§ EXERCISE INSTRUCTIONS: Line by line, copy the data below exactly.
--- SOURCE MATERIAL Enclosed Below ---
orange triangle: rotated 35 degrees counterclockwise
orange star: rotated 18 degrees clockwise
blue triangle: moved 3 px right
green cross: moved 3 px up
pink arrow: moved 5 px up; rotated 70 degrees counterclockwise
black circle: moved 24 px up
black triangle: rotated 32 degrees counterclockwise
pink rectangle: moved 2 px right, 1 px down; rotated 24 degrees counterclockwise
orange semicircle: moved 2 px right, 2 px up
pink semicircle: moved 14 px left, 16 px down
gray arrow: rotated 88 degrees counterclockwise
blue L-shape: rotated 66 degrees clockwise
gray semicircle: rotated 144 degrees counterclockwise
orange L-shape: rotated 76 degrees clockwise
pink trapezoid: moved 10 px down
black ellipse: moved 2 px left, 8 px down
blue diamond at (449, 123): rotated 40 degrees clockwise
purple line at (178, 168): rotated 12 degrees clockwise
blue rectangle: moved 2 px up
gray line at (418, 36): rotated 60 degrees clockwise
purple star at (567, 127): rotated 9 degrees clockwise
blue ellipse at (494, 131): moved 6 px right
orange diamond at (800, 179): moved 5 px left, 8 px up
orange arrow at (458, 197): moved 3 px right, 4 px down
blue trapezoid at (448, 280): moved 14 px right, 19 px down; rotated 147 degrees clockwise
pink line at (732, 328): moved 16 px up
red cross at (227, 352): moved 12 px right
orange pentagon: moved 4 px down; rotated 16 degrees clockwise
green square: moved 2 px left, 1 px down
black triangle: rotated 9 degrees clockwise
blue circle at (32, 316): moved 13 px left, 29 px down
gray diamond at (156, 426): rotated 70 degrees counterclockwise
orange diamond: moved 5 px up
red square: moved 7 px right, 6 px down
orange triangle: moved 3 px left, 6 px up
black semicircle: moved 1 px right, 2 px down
--- End of Enclosed SOURCE MATERIAL ---
§ PROBLEM SOLUTION:
orange triangle: rotated 35 degrees counterclockwise
orange star: rotated 18 degrees clockwise
blue triangle: moved 3 px right
green cross: moved 3 px up
pink arrow: moved 5 px up; rotated 70 degrees counterclockwise
black circle: moved 24 px up
black triangle: rotated 32 degrees counterclockwise
pink rectangle: moved 2 px right, 1 px down; rotated 24 degrees counterclockwise
orange semicircle: moved 2 px right, 2 px up
pink semicircle: moved 14 px left, 16 px down
gray arrow: rotated 88 degrees counterclockwise
blue L-shape: rotated 66 degrees clockwise
gray semicircle: rotated 144 degrees counterclockwise
orange L-shape: rotated 76 degrees clockwise
pink trapezoid: moved 10 px down
black ellipse: moved 2 px left, 8 px down
blue diamond at (449, 123): rotated 40 degrees clockwise
purple line at (178, 168): rotated 12 degrees clockwise
blue rectangle: moved 2 px up
gray line at (418, 36): rotated 60 degrees clockwise
purple star at (567, 127): rotated 9 degrees clockwise
blue ellipse at (494, 131): moved 6 px right
orange diamond at (800, 179): moved 5 px left, 8 px up
orange arrow at (458, 197): moved 3 px right, 4 px down
blue trapezoid at (448, 280): moved 14 px right, 19 px down; rotated 147 degrees clockwise
pink line at (732, 328): moved 16 px up
red cross at (227, 352): moved 12 px right
orange pentagon: moved 4 px down; rotated 16 degrees clockwise
green square: moved 2 px left, 1 px down
black triangle: rotated 9 degrees clockwise
blue circle at (32, 316): moved 13 px left, 29 px down
gray diamond at (156, 426): rotated 70 degrees counterclockwise
orange diamond: moved 5 px up
red square: moved 7 px right, 6 px down
orange triangle: moved 3 px left, 6 px up
black semicircle: moved 1 px right, 2 px down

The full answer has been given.